DATASET start

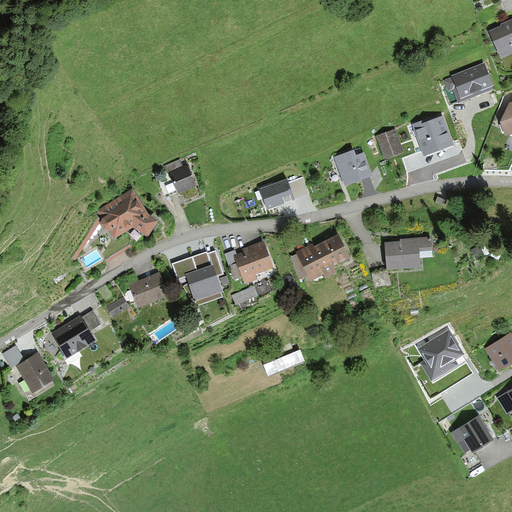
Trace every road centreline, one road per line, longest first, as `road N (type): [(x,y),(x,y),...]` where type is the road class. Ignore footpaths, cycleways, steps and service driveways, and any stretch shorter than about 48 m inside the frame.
road 1 (unclassified): [(511,181),(438,185),(296,221),(191,235),(0,343)]
road 2 (track): [(0,220),(20,175),(11,40),(32,0)]
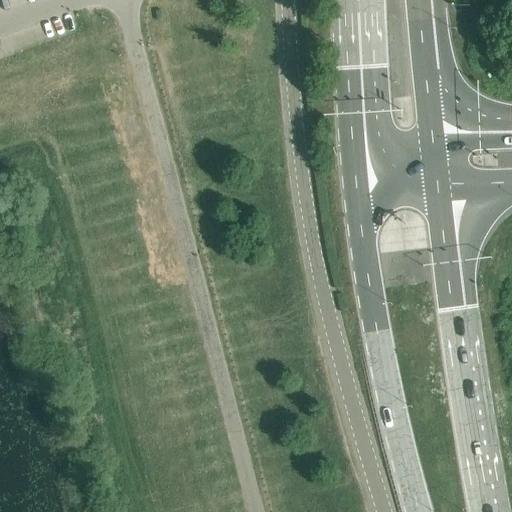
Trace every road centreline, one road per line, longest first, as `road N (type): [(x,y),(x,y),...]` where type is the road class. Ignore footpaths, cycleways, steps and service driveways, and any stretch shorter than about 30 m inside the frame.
road 1 (unclassified): [(256,511),(125,0)]
road 2 (unclassified): [(383,511),(324,307),(303,184),(289,0)]
road 3 (secondary): [(354,164),(371,305),(418,511)]
road 4 (secondary): [(483,511),(437,185)]
road 5 (secondary): [(345,0),(354,164)]
road 6 (secondary): [(431,136),(418,0)]
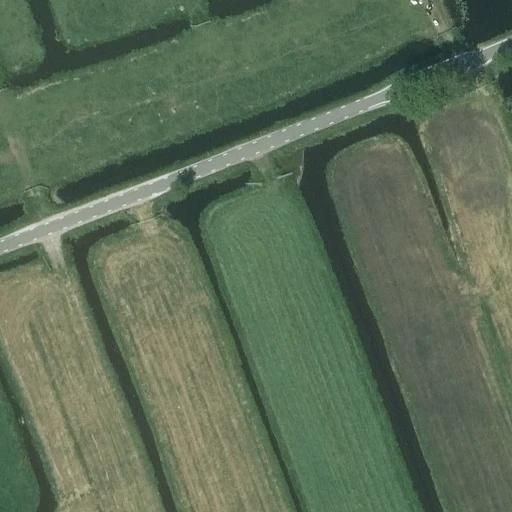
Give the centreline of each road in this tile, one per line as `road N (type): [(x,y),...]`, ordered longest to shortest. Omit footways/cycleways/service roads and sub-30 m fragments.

DATASET end

» WHAT YOU HAVE TO DO:
Copy the text of all three items above word for word, leaving out the pictures.

» THE RESULT:
Trace every road centreline, one road per line, longest first, as `road N (type): [(x,y),(x,y),...]` where type is the road class. Ignore footpaths, cycleways, steps and service driveways, and any stretch shorter than about 48 m inside the frame.
road 1 (unclassified): [(511,181),(438,185),(296,221),(191,235),(0,343)]
road 2 (track): [(0,220),(20,175),(11,40),(32,0)]
Trace every road centreline, one road per line, longest first, as `road N (type): [(x,y),(x,y),...]` where type is the road class. Ignore footpaths, cycleways, steps and service driveways, and any stretch shorter than about 30 m inside the frame.
road 1 (unclassified): [(256,511),(125,0)]
road 2 (unclassified): [(383,511),(324,307),(303,184),(289,0)]
road 3 (secondary): [(354,164),(371,305),(418,511)]
road 4 (secondary): [(483,511),(437,185)]
road 5 (secondary): [(345,0),(354,164)]
road 6 (secondary): [(431,136),(418,0)]
Give the centreline of each road in this tile, one per line as `road N (type): [(x,y),...]`, ordered longest to shortest. Omit footways/cycleways/service roads and sub-30 m fragments.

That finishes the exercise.